WHAT YOU SHOULD DO: Transcribe the following records exactly, images excluded.

STORED DATA:
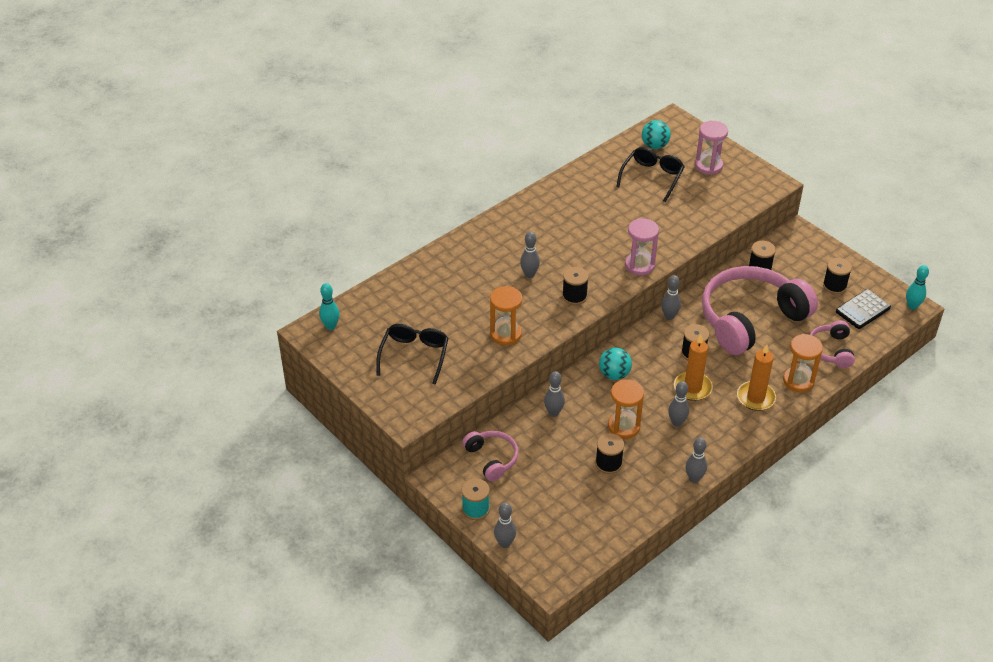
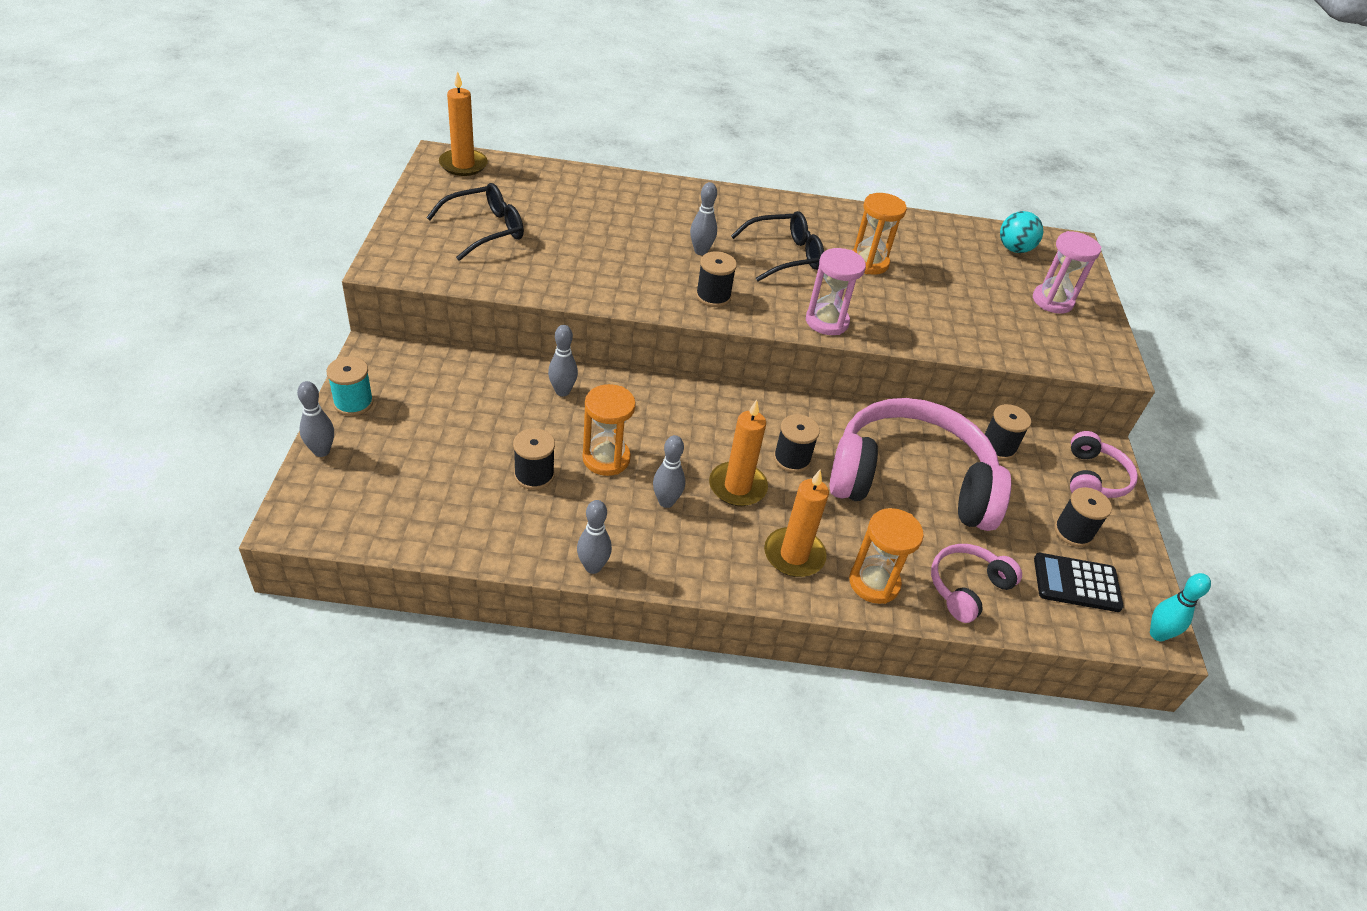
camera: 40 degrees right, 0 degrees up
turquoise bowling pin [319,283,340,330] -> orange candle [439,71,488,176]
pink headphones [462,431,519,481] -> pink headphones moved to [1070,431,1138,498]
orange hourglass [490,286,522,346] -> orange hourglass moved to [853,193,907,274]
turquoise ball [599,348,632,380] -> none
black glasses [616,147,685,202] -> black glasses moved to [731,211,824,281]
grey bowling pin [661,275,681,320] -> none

RESPONSE:
camera: 40 degrees right, 0 degrees up
turquoise bowling pin [319,283,340,330] -> orange candle [439,71,488,176]
pink headphones [462,431,519,481] -> pink headphones moved to [1070,431,1138,498]
orange hourglass [490,286,522,346] -> orange hourglass moved to [853,193,907,274]
turquoise ball [599,348,632,380] -> none
black glasses [616,147,685,202] -> black glasses moved to [731,211,824,281]
grey bowling pin [661,275,681,320] -> none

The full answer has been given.